What you will do = Produce a verbatim copy of the entries listed below.

Collected data
▬▬▬▬▬▬
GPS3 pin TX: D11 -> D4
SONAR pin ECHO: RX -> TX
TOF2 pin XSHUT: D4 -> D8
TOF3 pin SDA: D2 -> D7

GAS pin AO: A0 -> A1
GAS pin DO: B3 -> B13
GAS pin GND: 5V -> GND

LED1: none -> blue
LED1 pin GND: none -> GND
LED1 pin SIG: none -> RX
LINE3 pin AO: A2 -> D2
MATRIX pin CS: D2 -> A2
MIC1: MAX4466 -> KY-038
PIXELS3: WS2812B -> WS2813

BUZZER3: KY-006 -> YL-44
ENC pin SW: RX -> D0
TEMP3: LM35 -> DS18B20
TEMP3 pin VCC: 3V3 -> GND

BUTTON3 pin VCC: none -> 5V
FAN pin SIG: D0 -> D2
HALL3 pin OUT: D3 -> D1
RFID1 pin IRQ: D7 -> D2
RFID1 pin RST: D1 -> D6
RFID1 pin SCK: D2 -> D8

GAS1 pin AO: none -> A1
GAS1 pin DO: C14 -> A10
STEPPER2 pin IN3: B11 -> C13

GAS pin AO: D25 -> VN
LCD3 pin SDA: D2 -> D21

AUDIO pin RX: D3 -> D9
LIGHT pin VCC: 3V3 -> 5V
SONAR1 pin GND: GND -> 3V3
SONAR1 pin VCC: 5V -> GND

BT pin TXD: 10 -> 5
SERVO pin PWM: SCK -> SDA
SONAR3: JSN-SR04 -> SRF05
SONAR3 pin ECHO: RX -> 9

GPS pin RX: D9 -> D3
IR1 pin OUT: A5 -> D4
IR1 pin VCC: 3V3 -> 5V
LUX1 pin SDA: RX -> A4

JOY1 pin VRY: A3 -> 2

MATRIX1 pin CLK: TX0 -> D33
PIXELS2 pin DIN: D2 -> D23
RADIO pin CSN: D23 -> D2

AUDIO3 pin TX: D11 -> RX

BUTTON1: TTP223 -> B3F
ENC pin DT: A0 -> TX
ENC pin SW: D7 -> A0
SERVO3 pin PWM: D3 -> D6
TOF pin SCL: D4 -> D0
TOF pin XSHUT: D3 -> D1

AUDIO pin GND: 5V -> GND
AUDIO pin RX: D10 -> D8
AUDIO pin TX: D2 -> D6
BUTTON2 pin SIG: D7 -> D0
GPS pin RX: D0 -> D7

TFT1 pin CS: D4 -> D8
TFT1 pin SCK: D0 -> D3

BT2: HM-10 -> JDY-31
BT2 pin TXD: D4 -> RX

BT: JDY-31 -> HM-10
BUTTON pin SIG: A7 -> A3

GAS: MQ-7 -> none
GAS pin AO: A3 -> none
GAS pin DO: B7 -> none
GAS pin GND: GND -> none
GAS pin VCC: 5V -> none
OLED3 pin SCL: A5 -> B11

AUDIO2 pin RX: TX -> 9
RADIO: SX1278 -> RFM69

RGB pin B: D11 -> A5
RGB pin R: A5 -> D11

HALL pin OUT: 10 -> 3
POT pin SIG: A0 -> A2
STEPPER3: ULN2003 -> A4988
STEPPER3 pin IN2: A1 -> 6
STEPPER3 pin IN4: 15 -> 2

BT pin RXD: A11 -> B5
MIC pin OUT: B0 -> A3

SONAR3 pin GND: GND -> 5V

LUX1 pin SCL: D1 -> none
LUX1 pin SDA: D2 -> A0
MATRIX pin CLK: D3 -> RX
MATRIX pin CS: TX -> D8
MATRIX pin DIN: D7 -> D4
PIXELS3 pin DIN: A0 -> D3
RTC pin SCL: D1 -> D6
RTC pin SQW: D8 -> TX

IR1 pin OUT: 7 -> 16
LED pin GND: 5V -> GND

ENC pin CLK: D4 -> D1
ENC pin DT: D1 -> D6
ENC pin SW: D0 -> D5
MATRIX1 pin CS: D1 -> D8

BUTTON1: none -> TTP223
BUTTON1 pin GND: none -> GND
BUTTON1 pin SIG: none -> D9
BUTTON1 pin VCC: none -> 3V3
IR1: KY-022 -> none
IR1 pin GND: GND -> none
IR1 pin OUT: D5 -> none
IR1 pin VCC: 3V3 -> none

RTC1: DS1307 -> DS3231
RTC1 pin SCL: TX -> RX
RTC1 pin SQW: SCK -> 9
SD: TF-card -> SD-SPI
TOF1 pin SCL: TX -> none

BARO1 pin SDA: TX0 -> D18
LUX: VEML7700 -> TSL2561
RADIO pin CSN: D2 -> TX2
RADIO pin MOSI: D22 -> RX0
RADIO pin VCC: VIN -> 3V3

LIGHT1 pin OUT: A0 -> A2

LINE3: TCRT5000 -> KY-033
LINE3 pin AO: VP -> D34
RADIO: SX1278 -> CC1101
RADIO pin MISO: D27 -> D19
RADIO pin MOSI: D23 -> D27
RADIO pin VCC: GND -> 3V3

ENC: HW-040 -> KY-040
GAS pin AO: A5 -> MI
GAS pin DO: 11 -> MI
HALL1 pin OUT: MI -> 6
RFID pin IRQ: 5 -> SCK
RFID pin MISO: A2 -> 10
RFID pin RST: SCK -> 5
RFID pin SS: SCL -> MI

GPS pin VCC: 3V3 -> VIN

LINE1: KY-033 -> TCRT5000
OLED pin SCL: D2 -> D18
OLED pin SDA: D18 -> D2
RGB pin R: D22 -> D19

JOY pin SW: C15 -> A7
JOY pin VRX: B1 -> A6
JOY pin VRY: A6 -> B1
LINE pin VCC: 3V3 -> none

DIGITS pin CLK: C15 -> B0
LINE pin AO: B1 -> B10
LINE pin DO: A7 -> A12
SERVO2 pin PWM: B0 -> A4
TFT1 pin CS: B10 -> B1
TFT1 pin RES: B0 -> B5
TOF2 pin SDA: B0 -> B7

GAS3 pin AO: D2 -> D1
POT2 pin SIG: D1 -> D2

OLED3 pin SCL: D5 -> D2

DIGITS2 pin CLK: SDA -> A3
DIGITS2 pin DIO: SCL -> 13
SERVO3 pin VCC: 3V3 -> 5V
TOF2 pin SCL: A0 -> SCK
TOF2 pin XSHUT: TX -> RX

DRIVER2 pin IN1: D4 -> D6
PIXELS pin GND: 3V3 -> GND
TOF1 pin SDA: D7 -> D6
▬▬▬▬▬▬
Output for this exercise =
GPS3 pin TX: D11 -> D4
SONAR pin ECHO: RX -> TX
TOF2 pin XSHUT: D4 -> D8
TOF3 pin SDA: D2 -> D7

GAS pin AO: A0 -> A1
GAS pin DO: B3 -> B13
GAS pin GND: 5V -> GND

LED1: none -> blue
LED1 pin GND: none -> GND
LED1 pin SIG: none -> RX
LINE3 pin AO: A2 -> D2
MATRIX pin CS: D2 -> A2
MIC1: MAX4466 -> KY-038
PIXELS3: WS2812B -> WS2813

BUZZER3: KY-006 -> YL-44
ENC pin SW: RX -> D0
TEMP3: LM35 -> DS18B20
TEMP3 pin VCC: 3V3 -> GND

BUTTON3 pin VCC: none -> 5V
FAN pin SIG: D0 -> D2
HALL3 pin OUT: D3 -> D1
RFID1 pin IRQ: D7 -> D2
RFID1 pin RST: D1 -> D6
RFID1 pin SCK: D2 -> D8

GAS1 pin AO: none -> A1
GAS1 pin DO: C14 -> A10
STEPPER2 pin IN3: B11 -> C13

GAS pin AO: D25 -> VN
LCD3 pin SDA: D2 -> D21

AUDIO pin RX: D3 -> D9
LIGHT pin VCC: 3V3 -> 5V
SONAR1 pin GND: GND -> 3V3
SONAR1 pin VCC: 5V -> GND

BT pin TXD: 10 -> 5
SERVO pin PWM: SCK -> SDA
SONAR3: JSN-SR04 -> SRF05
SONAR3 pin ECHO: RX -> 9

GPS pin RX: D9 -> D3
IR1 pin OUT: A5 -> D4
IR1 pin VCC: 3V3 -> 5V
LUX1 pin SDA: RX -> A4

JOY1 pin VRY: A3 -> 2

MATRIX1 pin CLK: TX0 -> D33
PIXELS2 pin DIN: D2 -> D23
RADIO pin CSN: D23 -> D2

AUDIO3 pin TX: D11 -> RX

BUTTON1: TTP223 -> B3F
ENC pin DT: A0 -> TX
ENC pin SW: D7 -> A0
SERVO3 pin PWM: D3 -> D6
TOF pin SCL: D4 -> D0
TOF pin XSHUT: D3 -> D1

AUDIO pin GND: 5V -> GND
AUDIO pin RX: D10 -> D8
AUDIO pin TX: D2 -> D6
BUTTON2 pin SIG: D7 -> D0
GPS pin RX: D0 -> D7

TFT1 pin CS: D4 -> D8
TFT1 pin SCK: D0 -> D3

BT2: HM-10 -> JDY-31
BT2 pin TXD: D4 -> RX

BT: JDY-31 -> HM-10
BUTTON pin SIG: A7 -> A3

GAS: MQ-7 -> none
GAS pin AO: A3 -> none
GAS pin DO: B7 -> none
GAS pin GND: GND -> none
GAS pin VCC: 5V -> none
OLED3 pin SCL: A5 -> B11

AUDIO2 pin RX: TX -> 9
RADIO: SX1278 -> RFM69

RGB pin B: D11 -> A5
RGB pin R: A5 -> D11

HALL pin OUT: 10 -> 3
POT pin SIG: A0 -> A2
STEPPER3: ULN2003 -> A4988
STEPPER3 pin IN2: A1 -> 6
STEPPER3 pin IN4: 15 -> 2

BT pin RXD: A11 -> B5
MIC pin OUT: B0 -> A3

SONAR3 pin GND: GND -> 5V

LUX1 pin SCL: D1 -> none
LUX1 pin SDA: D2 -> A0
MATRIX pin CLK: D3 -> RX
MATRIX pin CS: TX -> D8
MATRIX pin DIN: D7 -> D4
PIXELS3 pin DIN: A0 -> D3
RTC pin SCL: D1 -> D6
RTC pin SQW: D8 -> TX

IR1 pin OUT: 7 -> 16
LED pin GND: 5V -> GND

ENC pin CLK: D4 -> D1
ENC pin DT: D1 -> D6
ENC pin SW: D0 -> D5
MATRIX1 pin CS: D1 -> D8

BUTTON1: none -> TTP223
BUTTON1 pin GND: none -> GND
BUTTON1 pin SIG: none -> D9
BUTTON1 pin VCC: none -> 3V3
IR1: KY-022 -> none
IR1 pin GND: GND -> none
IR1 pin OUT: D5 -> none
IR1 pin VCC: 3V3 -> none

RTC1: DS1307 -> DS3231
RTC1 pin SCL: TX -> RX
RTC1 pin SQW: SCK -> 9
SD: TF-card -> SD-SPI
TOF1 pin SCL: TX -> none

BARO1 pin SDA: TX0 -> D18
LUX: VEML7700 -> TSL2561
RADIO pin CSN: D2 -> TX2
RADIO pin MOSI: D22 -> RX0
RADIO pin VCC: VIN -> 3V3

LIGHT1 pin OUT: A0 -> A2

LINE3: TCRT5000 -> KY-033
LINE3 pin AO: VP -> D34
RADIO: SX1278 -> CC1101
RADIO pin MISO: D27 -> D19
RADIO pin MOSI: D23 -> D27
RADIO pin VCC: GND -> 3V3

ENC: HW-040 -> KY-040
GAS pin AO: A5 -> MI
GAS pin DO: 11 -> MI
HALL1 pin OUT: MI -> 6
RFID pin IRQ: 5 -> SCK
RFID pin MISO: A2 -> 10
RFID pin RST: SCK -> 5
RFID pin SS: SCL -> MI

GPS pin VCC: 3V3 -> VIN

LINE1: KY-033 -> TCRT5000
OLED pin SCL: D2 -> D18
OLED pin SDA: D18 -> D2
RGB pin R: D22 -> D19

JOY pin SW: C15 -> A7
JOY pin VRX: B1 -> A6
JOY pin VRY: A6 -> B1
LINE pin VCC: 3V3 -> none

DIGITS pin CLK: C15 -> B0
LINE pin AO: B1 -> B10
LINE pin DO: A7 -> A12
SERVO2 pin PWM: B0 -> A4
TFT1 pin CS: B10 -> B1
TFT1 pin RES: B0 -> B5
TOF2 pin SDA: B0 -> B7

GAS3 pin AO: D2 -> D1
POT2 pin SIG: D1 -> D2

OLED3 pin SCL: D5 -> D2

DIGITS2 pin CLK: SDA -> A3
DIGITS2 pin DIO: SCL -> 13
SERVO3 pin VCC: 3V3 -> 5V
TOF2 pin SCL: A0 -> SCK
TOF2 pin XSHUT: TX -> RX

DRIVER2 pin IN1: D4 -> D6
PIXELS pin GND: 3V3 -> GND
TOF1 pin SDA: D7 -> D6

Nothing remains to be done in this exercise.